## EXERCISE REQUIREMENTS:
Look through the entries for the string "pink", and copy each line that holds it.
━━━━━━
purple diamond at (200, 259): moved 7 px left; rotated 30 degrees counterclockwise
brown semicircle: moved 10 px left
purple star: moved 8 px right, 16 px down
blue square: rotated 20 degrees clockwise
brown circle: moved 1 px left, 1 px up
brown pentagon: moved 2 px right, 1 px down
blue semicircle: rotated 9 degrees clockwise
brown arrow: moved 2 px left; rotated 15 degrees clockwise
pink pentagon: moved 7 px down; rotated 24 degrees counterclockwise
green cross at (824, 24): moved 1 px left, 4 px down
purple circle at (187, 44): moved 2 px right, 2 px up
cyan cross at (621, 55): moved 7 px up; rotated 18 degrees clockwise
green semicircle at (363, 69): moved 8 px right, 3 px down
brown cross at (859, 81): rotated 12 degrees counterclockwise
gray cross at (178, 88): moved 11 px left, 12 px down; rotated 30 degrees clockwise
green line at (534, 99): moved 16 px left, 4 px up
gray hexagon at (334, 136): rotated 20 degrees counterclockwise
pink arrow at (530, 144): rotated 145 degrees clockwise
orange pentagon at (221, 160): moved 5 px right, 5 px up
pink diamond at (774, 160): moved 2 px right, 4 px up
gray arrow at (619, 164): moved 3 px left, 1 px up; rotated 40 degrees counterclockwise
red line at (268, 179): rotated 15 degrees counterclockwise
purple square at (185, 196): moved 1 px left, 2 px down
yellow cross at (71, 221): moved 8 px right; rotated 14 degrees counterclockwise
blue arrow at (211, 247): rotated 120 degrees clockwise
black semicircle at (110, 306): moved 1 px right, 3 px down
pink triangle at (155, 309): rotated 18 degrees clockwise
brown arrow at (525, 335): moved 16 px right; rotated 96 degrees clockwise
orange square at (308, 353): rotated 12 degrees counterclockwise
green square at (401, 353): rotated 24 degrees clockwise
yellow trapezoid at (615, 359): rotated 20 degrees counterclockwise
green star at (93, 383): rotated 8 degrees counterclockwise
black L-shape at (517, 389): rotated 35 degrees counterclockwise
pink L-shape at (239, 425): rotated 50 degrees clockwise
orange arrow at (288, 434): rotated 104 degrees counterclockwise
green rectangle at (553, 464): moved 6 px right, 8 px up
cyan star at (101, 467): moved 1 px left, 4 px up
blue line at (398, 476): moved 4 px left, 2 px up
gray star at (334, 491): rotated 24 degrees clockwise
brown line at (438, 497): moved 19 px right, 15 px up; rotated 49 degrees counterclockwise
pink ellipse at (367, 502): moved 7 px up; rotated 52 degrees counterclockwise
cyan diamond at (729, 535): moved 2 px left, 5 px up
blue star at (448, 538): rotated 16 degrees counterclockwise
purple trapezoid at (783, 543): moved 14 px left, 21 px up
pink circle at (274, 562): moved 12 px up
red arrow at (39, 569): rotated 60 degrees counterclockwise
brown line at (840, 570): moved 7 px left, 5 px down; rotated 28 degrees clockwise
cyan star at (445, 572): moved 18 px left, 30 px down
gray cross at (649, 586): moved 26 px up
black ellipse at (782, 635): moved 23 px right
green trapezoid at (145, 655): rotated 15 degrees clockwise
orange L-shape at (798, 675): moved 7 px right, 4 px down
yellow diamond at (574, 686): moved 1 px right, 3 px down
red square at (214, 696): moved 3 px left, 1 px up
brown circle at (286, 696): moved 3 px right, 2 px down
━━━━━━
## WRITTEN ANSWER:
pink pentagon: moved 7 px down; rotated 24 degrees counterclockwise
pink arrow at (530, 144): rotated 145 degrees clockwise
pink diamond at (774, 160): moved 2 px right, 4 px up
pink triangle at (155, 309): rotated 18 degrees clockwise
pink L-shape at (239, 425): rotated 50 degrees clockwise
pink ellipse at (367, 502): moved 7 px up; rotated 52 degrees counterclockwise
pink circle at (274, 562): moved 12 px up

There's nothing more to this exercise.